Required work.
Copy every line of the data that contains the string "adipose".

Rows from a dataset
◇ ◇ ◇ ◇

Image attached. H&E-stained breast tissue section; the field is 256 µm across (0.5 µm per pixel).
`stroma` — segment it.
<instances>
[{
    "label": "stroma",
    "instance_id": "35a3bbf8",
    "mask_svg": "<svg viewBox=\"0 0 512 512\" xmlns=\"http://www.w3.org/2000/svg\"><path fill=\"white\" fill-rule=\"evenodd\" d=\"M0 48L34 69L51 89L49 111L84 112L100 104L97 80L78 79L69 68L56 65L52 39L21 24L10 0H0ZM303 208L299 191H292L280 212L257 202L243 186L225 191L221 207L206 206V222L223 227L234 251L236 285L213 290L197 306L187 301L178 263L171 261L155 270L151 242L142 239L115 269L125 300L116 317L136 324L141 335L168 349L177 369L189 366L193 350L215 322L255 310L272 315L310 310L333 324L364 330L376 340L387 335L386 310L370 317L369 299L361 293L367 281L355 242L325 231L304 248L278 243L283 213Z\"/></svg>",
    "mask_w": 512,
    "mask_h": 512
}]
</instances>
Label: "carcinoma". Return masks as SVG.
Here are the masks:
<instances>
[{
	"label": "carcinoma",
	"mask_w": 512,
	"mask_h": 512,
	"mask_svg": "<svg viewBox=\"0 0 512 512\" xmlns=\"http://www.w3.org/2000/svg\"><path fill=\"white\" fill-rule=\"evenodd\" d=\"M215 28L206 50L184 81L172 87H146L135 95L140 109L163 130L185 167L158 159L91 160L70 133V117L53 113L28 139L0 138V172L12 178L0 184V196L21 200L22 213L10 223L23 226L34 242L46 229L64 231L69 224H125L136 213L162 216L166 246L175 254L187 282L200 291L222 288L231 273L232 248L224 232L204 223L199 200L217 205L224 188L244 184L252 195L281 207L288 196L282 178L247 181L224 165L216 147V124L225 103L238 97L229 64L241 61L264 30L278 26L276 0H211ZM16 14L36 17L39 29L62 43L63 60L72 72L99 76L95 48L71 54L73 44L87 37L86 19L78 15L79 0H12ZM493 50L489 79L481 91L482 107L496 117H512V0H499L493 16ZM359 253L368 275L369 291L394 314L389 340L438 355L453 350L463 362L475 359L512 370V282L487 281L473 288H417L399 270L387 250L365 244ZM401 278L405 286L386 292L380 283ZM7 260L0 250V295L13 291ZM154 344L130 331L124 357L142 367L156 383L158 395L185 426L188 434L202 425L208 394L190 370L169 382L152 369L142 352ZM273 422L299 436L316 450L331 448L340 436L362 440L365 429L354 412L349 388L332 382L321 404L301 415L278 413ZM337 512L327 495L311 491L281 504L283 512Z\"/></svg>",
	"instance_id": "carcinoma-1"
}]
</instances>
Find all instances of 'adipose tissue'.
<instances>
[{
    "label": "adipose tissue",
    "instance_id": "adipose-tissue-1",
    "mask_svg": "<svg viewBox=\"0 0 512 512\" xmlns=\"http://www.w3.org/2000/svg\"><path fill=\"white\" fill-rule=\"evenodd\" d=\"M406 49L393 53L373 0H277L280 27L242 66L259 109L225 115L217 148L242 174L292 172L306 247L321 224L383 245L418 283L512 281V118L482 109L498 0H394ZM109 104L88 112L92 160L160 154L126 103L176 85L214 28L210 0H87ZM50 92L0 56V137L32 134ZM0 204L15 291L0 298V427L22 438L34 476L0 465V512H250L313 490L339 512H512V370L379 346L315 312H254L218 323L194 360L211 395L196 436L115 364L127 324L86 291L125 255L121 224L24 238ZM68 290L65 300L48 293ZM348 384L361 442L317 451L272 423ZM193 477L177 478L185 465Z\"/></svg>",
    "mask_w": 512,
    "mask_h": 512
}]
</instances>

◇ ◇ ◇ ◇

Output of the task.
Find all instances of 'adipose tissue'.
    "label": "adipose tissue",
    "instance_id": "adipose-tissue-1",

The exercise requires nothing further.